__EXERCISE DETAILS__.
The records that follow are to be repeated exactly, with no pictures carried over.

__RECORD SET__.
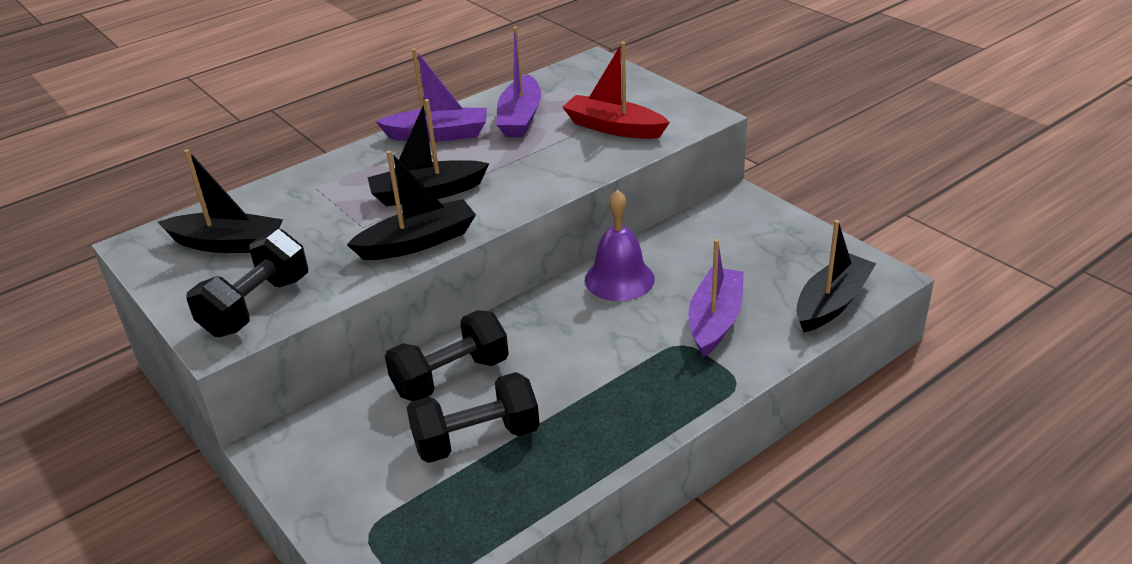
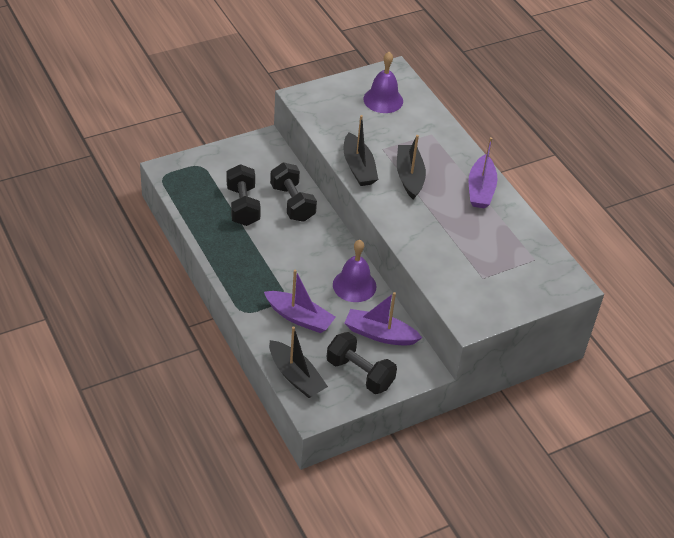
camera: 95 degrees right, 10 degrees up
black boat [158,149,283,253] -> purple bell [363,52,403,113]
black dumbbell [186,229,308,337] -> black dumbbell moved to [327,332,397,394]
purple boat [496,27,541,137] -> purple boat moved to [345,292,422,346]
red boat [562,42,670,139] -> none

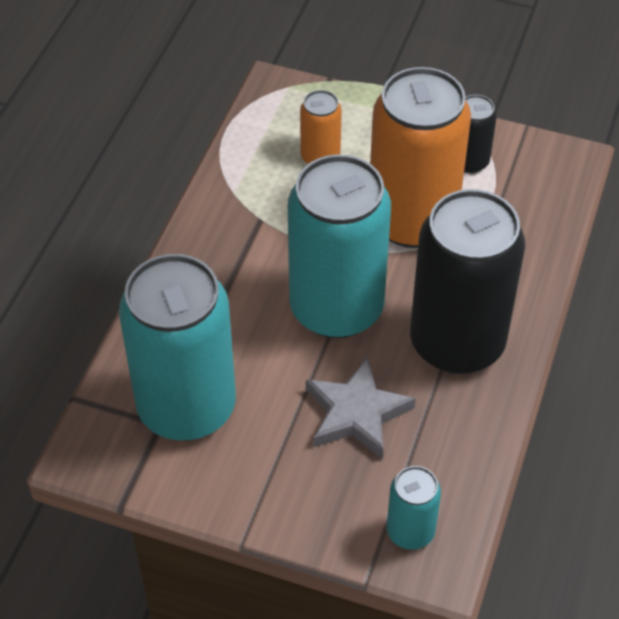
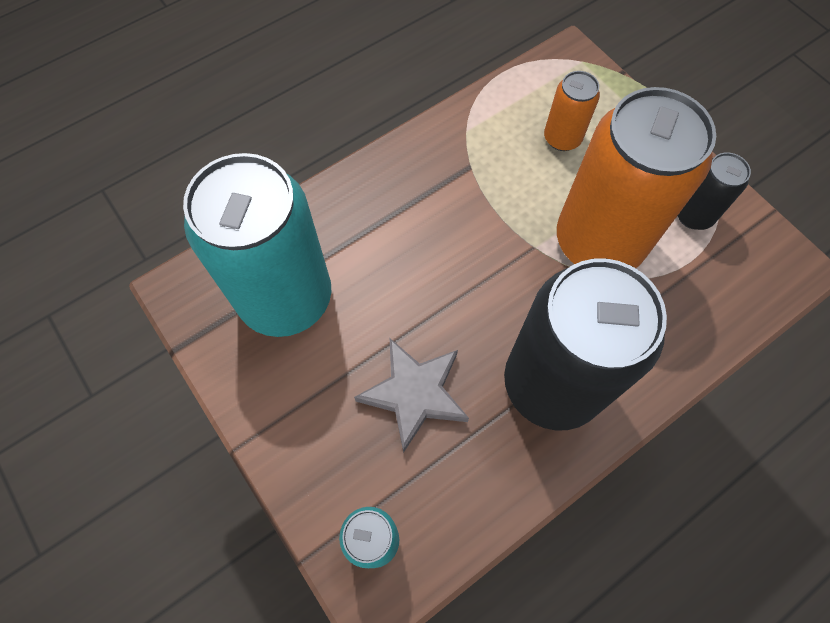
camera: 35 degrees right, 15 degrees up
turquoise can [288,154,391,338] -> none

__RESULT__.
camera: 95 degrees right, 10 degrees up
black boat [158,149,283,253] -> purple bell [363,52,403,113]
black dumbbell [186,229,308,337] -> black dumbbell moved to [327,332,397,394]
purple boat [496,27,541,137] -> purple boat moved to [345,292,422,346]
red boat [562,42,670,139] -> none

camera: 35 degrees right, 15 degrees up
turquoise can [288,154,391,338] -> none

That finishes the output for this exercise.